● Material for this exercise
○ ○ ○ ○ ○ ○ ○

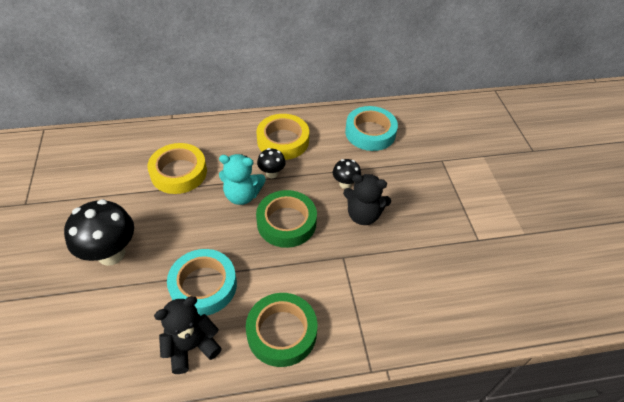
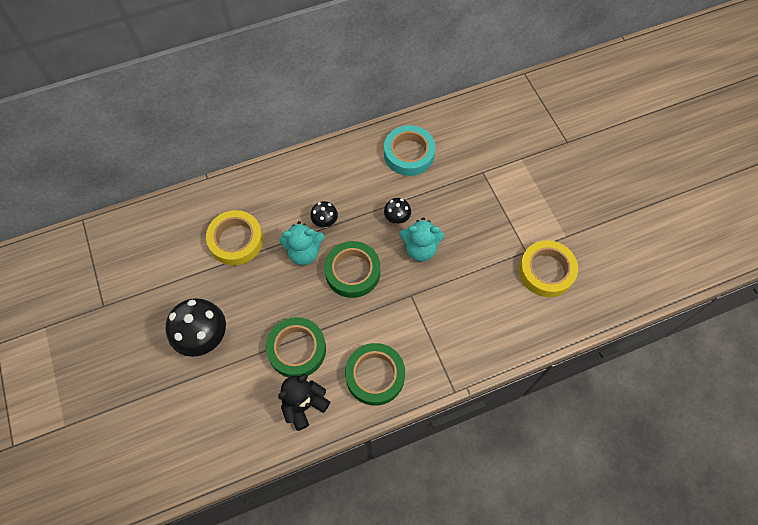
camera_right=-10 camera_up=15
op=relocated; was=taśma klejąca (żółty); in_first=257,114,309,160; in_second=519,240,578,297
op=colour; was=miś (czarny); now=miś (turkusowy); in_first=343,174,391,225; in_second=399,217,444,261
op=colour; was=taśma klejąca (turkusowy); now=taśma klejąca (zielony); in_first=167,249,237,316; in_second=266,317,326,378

○ ○ ○ ○ ○ ○ ○

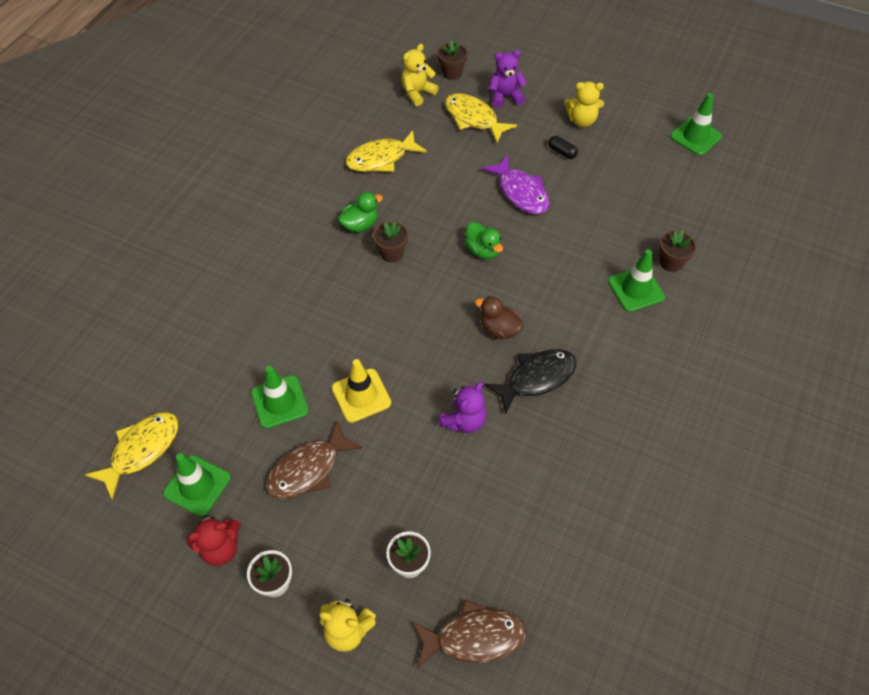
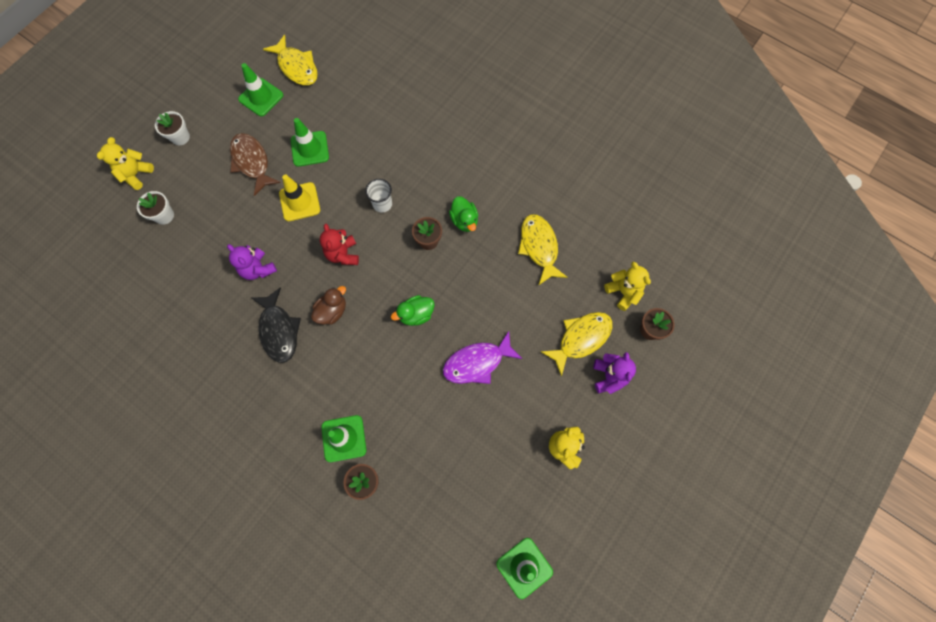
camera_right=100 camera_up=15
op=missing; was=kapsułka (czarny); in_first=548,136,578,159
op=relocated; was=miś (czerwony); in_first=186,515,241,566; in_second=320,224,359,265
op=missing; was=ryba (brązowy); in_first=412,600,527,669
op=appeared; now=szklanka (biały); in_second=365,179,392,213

○ ○ ○ ○ ○ ○ ○

● Task details
In the listing above, locate the line containing "camera_right=-10 camera_up=15" and the line containing "op=colour; was=miś (czarny);". Extract those two lines and every line between them, exactly as written, and only those.

● Finished exercise
camera_right=-10 camera_up=15
op=relocated; was=taśma klejąca (żółty); in_first=257,114,309,160; in_second=519,240,578,297
op=colour; was=miś (czarny); now=miś (turkusowy); in_first=343,174,391,225; in_second=399,217,444,261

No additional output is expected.